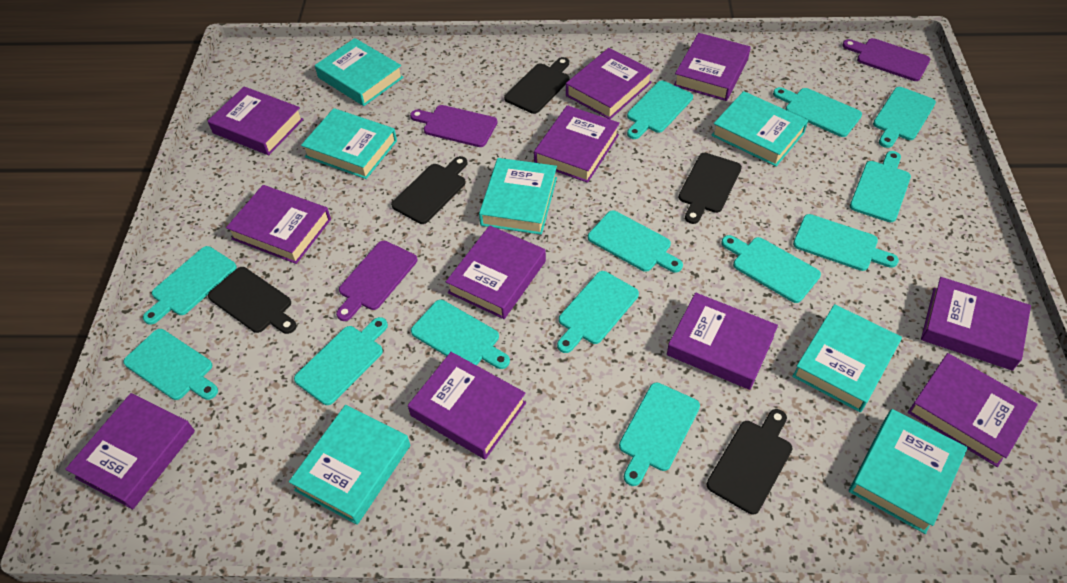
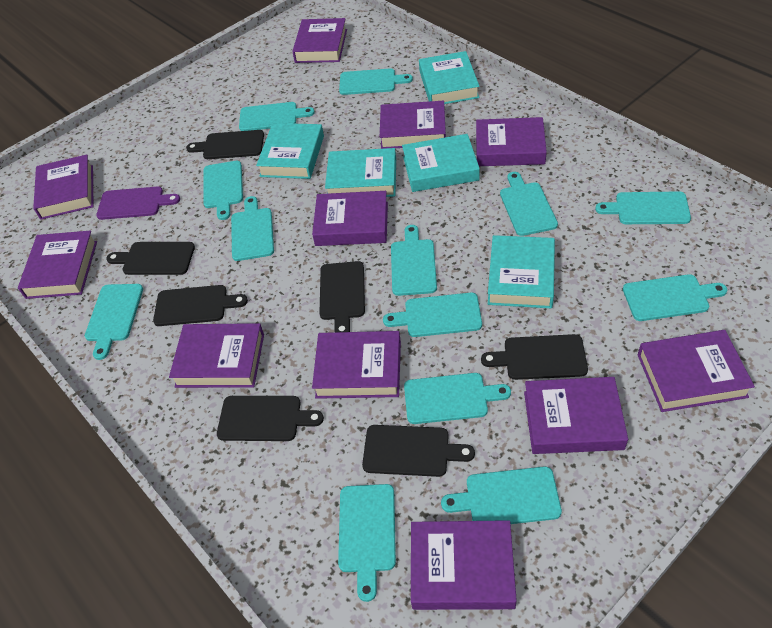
black cutting board: 5 -> 7
purple cutting board: 3 -> 1
turquoise book: 7 -> 5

Task requirements:
When a line in the listing includes the word "cutting", report that line in full.

Solved problem:
black cutting board: 5 -> 7
purple cutting board: 3 -> 1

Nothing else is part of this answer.